**Task item**:
Only lines containing the word "VLOAD" belong in the answer; copy each one from the records.

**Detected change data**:
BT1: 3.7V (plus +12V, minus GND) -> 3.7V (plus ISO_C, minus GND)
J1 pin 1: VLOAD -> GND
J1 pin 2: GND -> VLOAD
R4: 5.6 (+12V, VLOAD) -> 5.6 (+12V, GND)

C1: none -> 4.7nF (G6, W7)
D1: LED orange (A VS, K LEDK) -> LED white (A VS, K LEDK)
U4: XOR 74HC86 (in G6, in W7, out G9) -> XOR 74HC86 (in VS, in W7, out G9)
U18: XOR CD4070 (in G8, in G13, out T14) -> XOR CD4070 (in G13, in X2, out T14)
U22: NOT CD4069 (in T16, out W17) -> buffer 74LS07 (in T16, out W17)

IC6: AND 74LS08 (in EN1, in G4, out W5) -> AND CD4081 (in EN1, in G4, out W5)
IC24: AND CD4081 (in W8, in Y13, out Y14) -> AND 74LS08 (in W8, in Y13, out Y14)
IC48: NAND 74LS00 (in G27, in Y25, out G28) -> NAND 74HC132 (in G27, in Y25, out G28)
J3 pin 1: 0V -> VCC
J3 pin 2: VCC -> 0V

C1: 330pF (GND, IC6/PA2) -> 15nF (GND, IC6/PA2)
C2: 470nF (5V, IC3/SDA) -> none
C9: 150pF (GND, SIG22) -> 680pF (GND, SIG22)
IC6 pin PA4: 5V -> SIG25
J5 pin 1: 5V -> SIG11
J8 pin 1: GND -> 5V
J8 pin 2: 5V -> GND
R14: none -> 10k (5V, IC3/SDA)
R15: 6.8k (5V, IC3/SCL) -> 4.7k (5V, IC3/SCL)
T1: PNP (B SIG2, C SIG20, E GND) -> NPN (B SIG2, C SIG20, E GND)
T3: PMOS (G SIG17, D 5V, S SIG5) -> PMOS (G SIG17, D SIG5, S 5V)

**Answer section**:
J1 pin 1: VLOAD -> GND
J1 pin 2: GND -> VLOAD
R4: 5.6 (+12V, VLOAD) -> 5.6 (+12V, GND)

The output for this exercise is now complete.